[Available data Boundary: Start]

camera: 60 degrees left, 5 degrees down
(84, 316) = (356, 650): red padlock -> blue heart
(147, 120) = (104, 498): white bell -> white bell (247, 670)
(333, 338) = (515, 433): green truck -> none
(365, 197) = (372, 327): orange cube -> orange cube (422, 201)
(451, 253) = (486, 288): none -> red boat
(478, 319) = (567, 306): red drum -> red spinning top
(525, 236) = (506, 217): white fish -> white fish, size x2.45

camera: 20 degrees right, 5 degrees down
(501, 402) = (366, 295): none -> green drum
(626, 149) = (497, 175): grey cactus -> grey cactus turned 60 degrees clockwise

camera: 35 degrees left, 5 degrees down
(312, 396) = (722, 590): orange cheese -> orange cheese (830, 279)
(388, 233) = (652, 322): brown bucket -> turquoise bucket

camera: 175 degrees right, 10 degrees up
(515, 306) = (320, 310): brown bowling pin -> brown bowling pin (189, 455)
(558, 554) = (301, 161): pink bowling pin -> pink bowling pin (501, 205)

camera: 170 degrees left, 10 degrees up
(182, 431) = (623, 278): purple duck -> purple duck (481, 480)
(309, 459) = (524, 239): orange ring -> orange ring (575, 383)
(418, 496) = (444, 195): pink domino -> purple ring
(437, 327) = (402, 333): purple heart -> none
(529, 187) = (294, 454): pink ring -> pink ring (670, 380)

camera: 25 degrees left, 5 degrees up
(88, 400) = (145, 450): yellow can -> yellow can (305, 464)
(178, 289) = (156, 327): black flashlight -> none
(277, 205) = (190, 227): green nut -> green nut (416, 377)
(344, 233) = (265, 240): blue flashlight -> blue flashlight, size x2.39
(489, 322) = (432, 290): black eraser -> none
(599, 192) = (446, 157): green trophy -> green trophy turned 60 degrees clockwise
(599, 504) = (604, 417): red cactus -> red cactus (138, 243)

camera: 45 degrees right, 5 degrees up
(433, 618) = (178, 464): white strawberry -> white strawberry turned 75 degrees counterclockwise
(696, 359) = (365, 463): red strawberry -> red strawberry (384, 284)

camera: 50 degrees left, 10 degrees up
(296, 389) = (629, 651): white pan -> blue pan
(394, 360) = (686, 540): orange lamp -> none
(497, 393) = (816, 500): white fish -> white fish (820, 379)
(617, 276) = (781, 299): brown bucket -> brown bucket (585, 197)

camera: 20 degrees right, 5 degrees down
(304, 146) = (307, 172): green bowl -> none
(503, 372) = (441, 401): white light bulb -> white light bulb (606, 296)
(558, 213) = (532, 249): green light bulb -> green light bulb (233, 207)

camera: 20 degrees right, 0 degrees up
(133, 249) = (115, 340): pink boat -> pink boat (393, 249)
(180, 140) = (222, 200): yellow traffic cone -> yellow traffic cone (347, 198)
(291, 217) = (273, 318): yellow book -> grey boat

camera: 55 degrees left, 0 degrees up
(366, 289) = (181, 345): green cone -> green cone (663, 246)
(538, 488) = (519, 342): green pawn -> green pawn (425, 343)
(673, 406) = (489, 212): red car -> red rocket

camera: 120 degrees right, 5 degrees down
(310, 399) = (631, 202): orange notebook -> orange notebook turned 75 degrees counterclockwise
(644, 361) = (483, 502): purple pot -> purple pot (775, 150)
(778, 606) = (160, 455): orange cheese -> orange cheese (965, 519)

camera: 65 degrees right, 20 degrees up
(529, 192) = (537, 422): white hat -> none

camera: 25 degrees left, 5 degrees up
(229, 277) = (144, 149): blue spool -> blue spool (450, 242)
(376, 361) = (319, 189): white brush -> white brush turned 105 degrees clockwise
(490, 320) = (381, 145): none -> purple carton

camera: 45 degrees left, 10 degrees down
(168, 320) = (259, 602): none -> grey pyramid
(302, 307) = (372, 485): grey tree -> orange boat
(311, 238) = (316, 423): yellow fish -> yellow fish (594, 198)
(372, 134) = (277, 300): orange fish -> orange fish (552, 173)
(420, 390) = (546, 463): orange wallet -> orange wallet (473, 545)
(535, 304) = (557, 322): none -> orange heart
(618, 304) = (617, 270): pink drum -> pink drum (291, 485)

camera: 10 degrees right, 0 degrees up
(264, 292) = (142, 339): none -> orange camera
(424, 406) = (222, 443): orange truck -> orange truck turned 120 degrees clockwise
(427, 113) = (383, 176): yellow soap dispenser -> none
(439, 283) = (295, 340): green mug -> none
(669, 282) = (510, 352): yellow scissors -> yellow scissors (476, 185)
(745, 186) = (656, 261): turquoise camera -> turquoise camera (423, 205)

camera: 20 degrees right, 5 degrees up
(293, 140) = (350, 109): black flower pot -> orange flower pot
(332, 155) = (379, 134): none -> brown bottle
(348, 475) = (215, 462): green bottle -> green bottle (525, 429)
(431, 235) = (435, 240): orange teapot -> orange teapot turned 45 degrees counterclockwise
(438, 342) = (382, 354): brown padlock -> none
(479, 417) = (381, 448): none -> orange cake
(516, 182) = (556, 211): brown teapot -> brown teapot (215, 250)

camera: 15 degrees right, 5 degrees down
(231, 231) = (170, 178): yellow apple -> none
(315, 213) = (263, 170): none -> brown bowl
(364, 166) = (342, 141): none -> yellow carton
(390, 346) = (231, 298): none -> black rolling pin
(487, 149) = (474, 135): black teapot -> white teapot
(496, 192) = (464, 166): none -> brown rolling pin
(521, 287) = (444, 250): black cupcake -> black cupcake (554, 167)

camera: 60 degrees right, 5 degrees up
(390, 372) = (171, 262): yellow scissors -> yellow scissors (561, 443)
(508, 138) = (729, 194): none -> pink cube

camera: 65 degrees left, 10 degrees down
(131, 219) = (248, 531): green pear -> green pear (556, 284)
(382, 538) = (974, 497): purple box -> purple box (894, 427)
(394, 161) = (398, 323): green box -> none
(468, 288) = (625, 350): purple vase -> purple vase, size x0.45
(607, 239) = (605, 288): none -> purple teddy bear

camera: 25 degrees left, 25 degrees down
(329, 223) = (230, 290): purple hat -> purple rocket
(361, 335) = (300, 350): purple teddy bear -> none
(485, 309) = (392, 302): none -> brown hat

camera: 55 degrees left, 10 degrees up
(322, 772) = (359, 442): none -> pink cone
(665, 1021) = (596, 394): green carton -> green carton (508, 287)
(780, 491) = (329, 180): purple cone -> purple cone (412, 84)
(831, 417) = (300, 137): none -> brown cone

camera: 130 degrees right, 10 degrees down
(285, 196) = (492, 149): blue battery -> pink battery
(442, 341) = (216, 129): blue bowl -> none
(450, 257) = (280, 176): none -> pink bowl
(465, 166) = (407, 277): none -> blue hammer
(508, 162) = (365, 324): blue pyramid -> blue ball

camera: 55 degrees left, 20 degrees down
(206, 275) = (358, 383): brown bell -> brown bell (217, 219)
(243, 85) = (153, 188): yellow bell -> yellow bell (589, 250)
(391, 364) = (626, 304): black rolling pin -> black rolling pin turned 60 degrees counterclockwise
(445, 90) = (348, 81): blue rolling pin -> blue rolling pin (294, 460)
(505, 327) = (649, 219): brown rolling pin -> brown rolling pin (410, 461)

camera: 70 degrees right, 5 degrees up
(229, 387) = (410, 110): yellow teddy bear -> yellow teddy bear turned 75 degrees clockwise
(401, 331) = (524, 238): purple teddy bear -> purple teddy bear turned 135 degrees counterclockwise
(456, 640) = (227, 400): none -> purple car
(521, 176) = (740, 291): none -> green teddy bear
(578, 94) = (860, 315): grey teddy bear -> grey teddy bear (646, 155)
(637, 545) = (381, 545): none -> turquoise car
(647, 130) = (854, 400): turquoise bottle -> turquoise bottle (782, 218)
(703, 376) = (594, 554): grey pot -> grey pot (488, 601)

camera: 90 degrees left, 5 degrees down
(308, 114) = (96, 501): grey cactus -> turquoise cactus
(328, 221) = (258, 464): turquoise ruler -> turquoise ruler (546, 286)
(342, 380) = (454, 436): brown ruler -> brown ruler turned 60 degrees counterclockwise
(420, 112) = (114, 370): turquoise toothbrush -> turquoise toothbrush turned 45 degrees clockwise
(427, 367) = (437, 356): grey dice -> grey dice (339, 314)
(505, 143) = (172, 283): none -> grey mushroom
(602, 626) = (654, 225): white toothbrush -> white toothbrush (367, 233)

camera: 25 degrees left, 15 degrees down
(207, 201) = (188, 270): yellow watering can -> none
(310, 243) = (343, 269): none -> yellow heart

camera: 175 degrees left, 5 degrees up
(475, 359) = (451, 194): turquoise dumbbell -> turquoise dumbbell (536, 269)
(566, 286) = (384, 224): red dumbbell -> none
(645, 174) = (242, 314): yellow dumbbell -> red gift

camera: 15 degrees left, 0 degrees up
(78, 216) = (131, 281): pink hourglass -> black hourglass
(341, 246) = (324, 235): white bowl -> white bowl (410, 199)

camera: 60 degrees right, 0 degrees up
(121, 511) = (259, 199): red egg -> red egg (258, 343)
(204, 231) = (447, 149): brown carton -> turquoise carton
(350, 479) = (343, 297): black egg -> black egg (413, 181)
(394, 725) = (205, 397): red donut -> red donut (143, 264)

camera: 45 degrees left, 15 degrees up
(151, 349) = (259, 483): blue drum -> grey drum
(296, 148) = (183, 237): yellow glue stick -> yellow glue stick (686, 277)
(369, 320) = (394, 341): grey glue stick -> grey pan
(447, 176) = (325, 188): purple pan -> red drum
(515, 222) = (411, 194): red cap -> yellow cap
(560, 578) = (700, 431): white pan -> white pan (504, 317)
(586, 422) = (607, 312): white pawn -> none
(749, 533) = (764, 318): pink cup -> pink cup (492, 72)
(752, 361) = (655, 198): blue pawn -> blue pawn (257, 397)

[Available data Boundary: End]

### [Work request]
Search the data for "toothbrush" and list every line in which it occurs.

### [Answer section]
(420, 112) = (114, 370): turquoise toothbrush -> turquoise toothbrush turned 45 degrees clockwise
(602, 626) = (654, 225): white toothbrush -> white toothbrush (367, 233)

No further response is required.